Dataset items
···
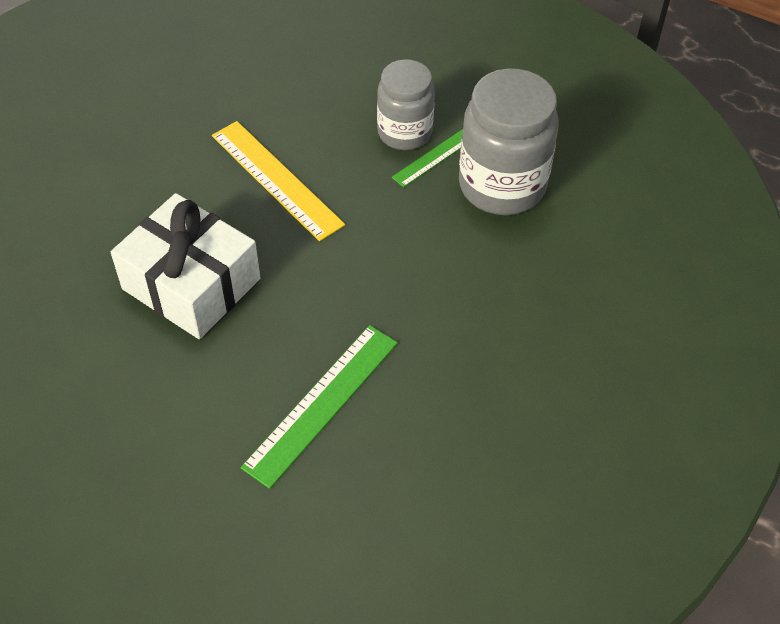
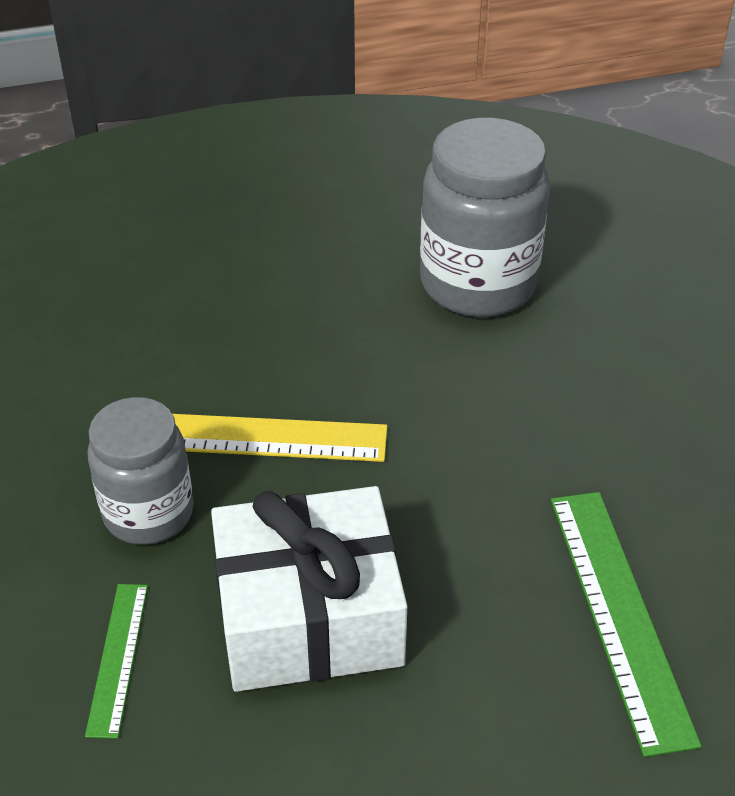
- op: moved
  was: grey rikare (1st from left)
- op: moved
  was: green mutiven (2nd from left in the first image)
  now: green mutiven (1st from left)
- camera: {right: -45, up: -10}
···
Output the entries verbatim but drop the images.

§ **WRITTEN REPLY**:
- op: moved
  was: grey rikare (1st from left)
- op: moved
  was: green mutiven (2nd from left in the first image)
  now: green mutiven (1st from left)
- camera: {right: -45, up: -10}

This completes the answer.